▶ REQUIRED ACTION
Scan the entries below. Report each line where the string "AOUT" occurs.

▶ EXERCISE INPUT
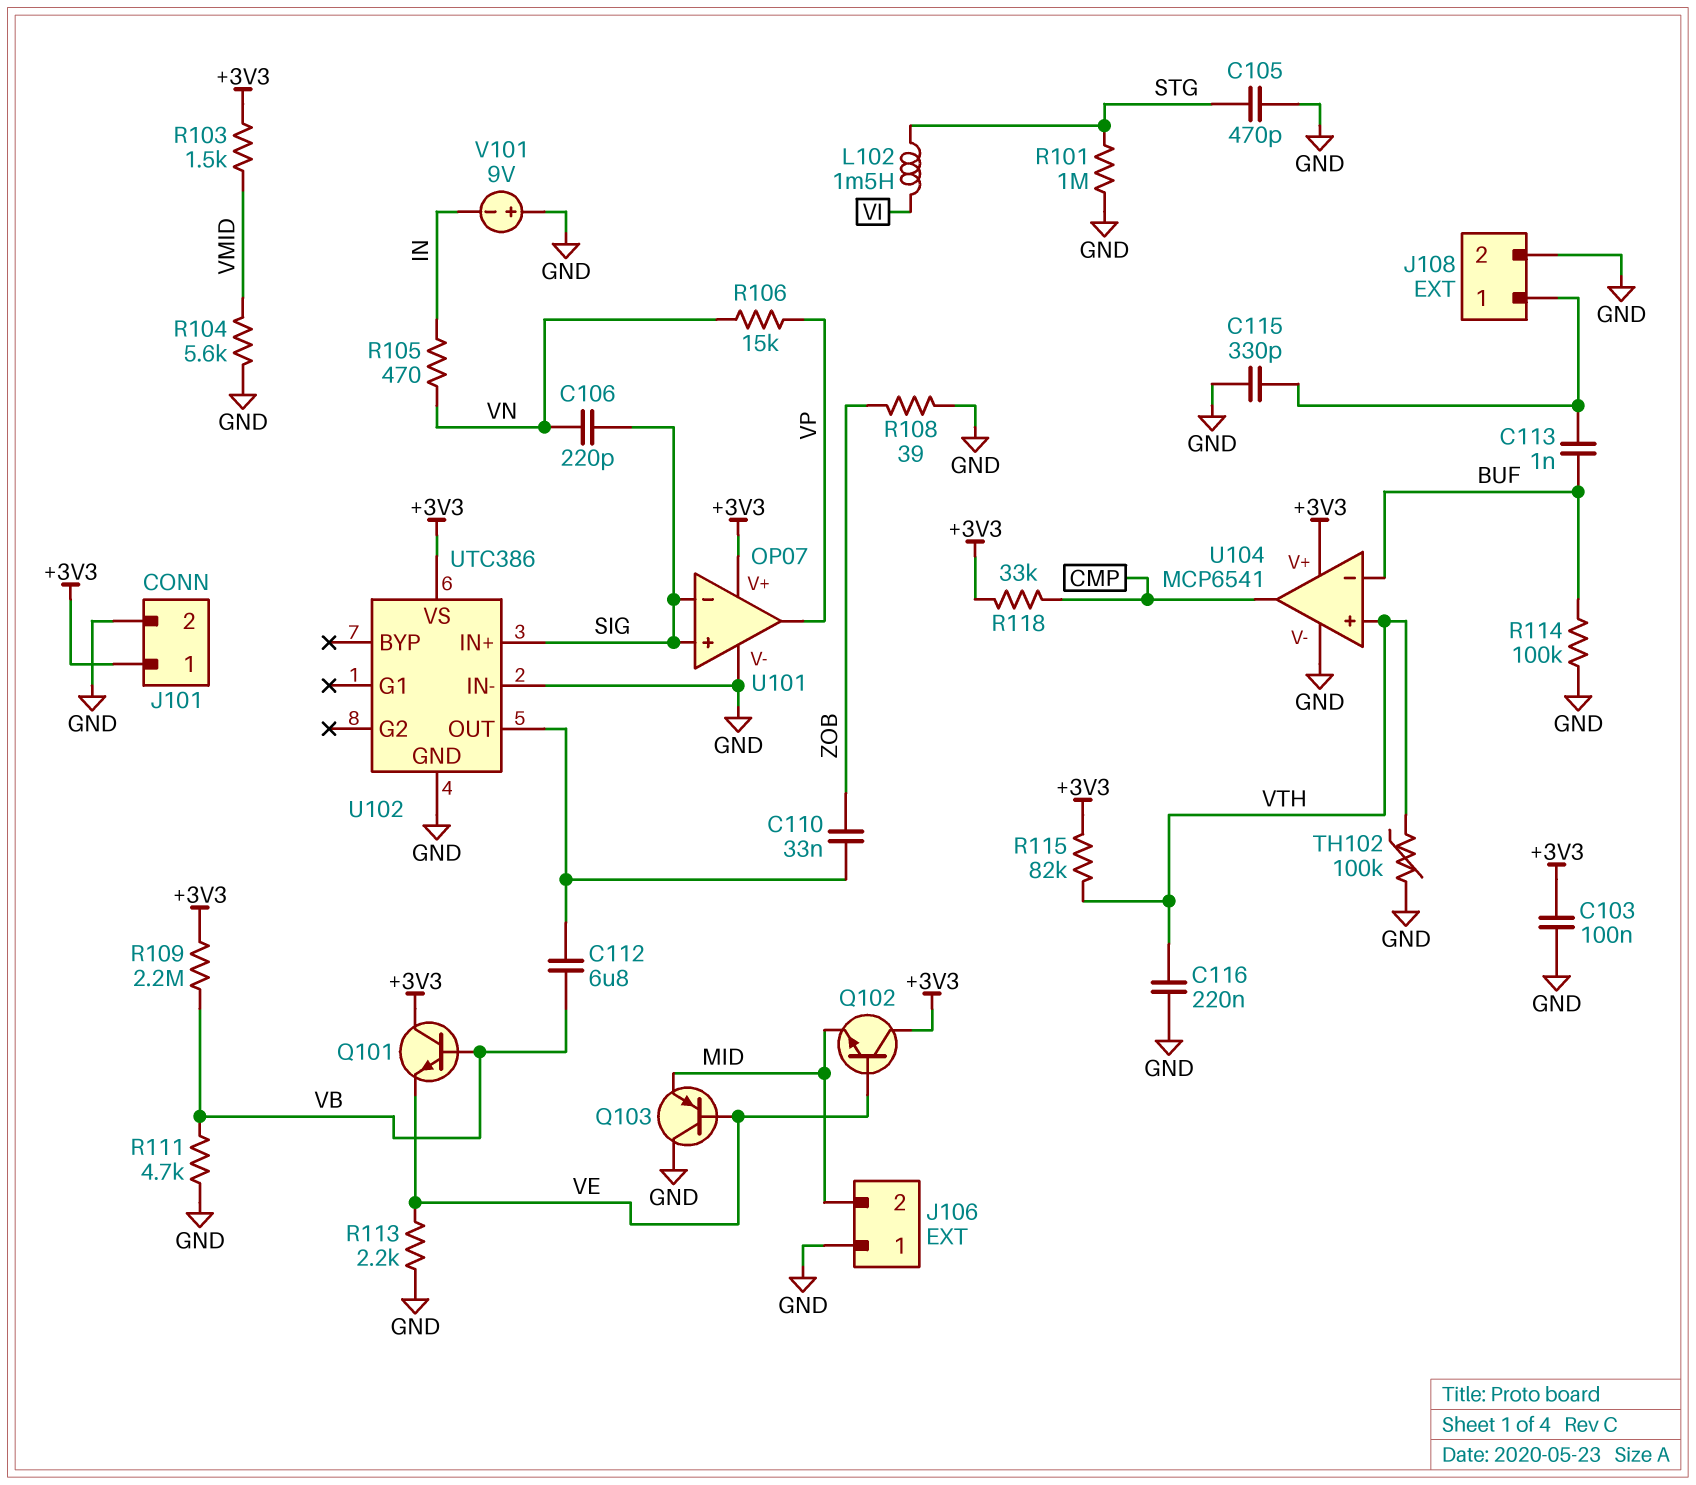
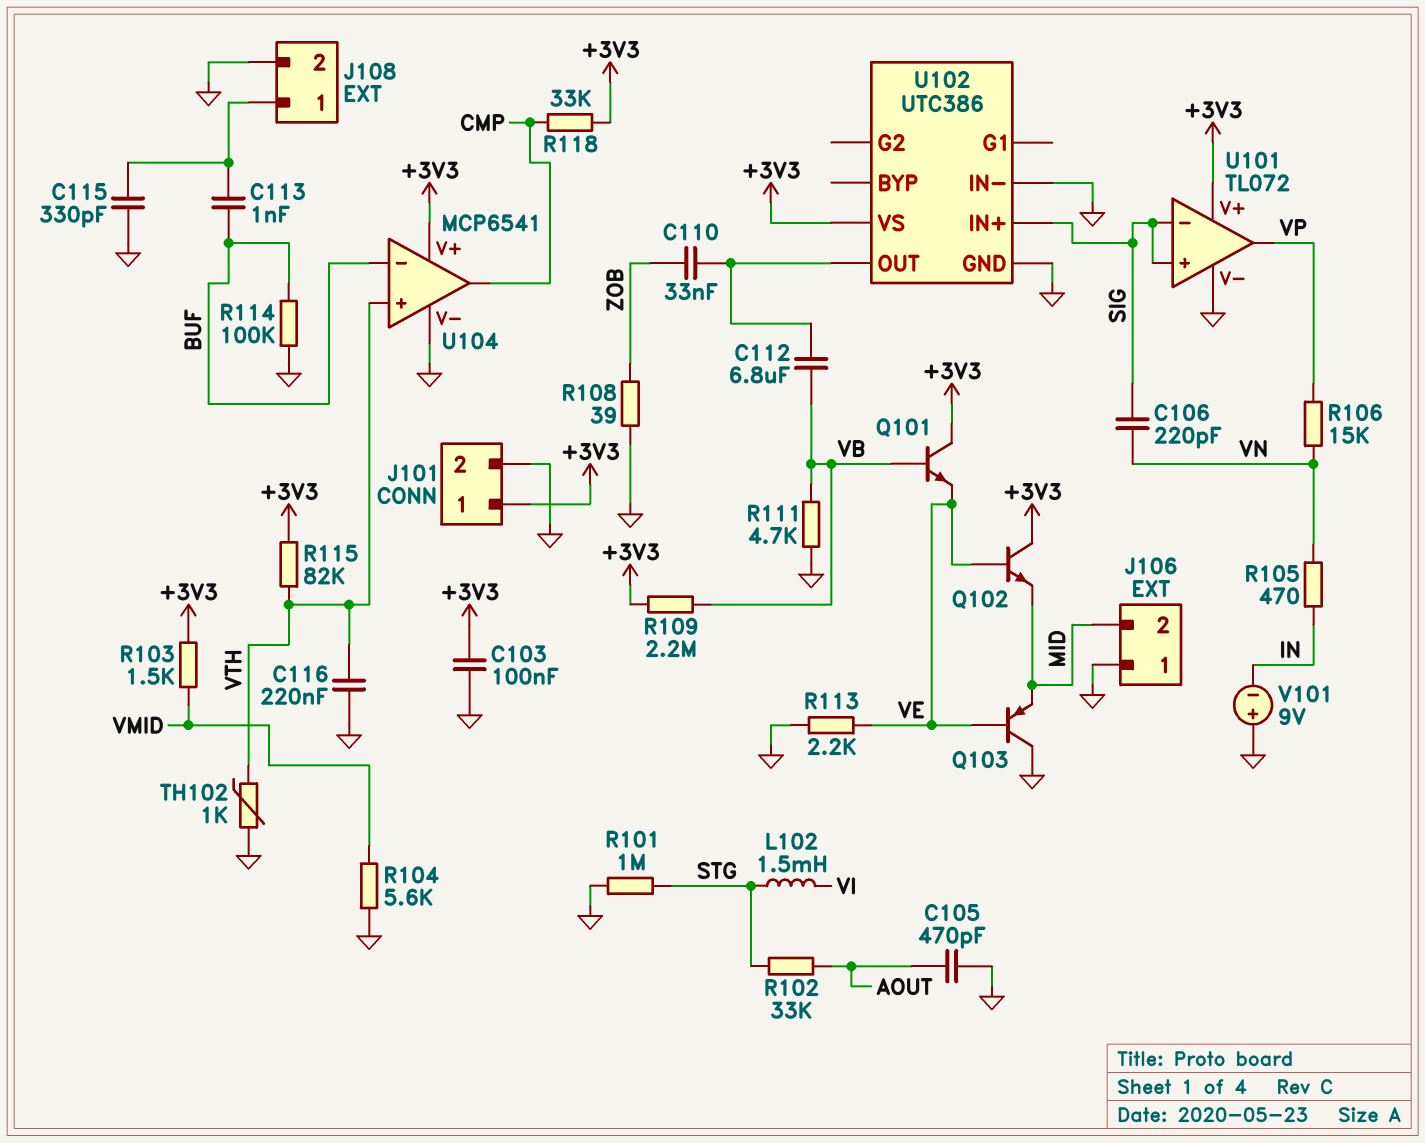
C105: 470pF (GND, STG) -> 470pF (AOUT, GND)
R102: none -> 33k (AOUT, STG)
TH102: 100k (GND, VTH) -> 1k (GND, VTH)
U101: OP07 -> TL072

...

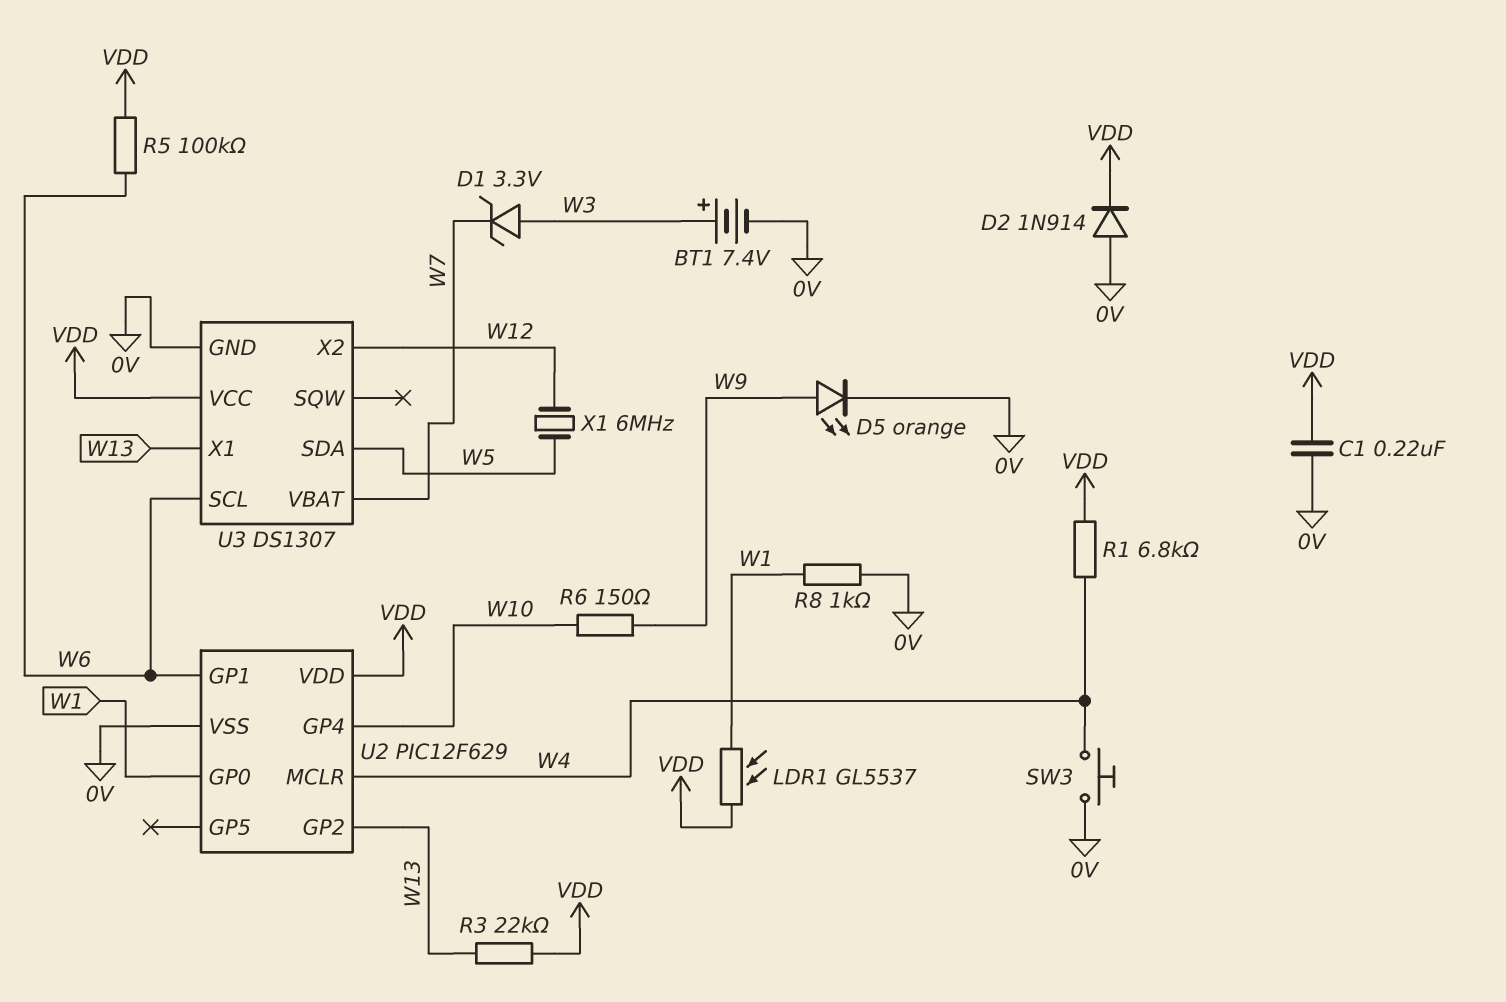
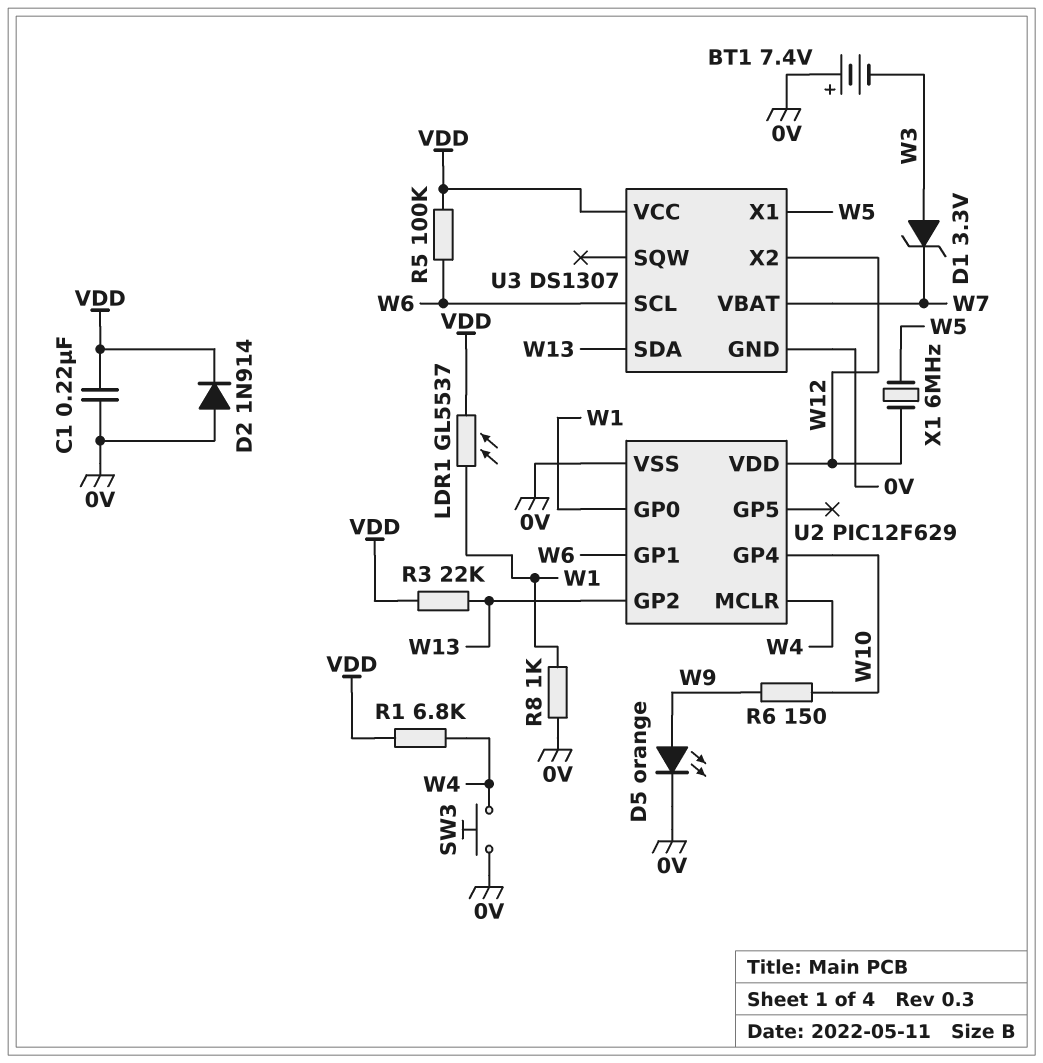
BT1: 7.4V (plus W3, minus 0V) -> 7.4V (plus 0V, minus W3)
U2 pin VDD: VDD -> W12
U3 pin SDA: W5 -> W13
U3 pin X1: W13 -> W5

* * *

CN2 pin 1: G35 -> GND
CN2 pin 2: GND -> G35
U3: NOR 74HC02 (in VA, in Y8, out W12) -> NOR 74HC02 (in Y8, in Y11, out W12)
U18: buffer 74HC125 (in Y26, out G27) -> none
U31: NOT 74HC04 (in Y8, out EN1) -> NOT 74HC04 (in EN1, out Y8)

▶ REPLY
C105: 470pF (GND, STG) -> 470pF (AOUT, GND)
R102: none -> 33k (AOUT, STG)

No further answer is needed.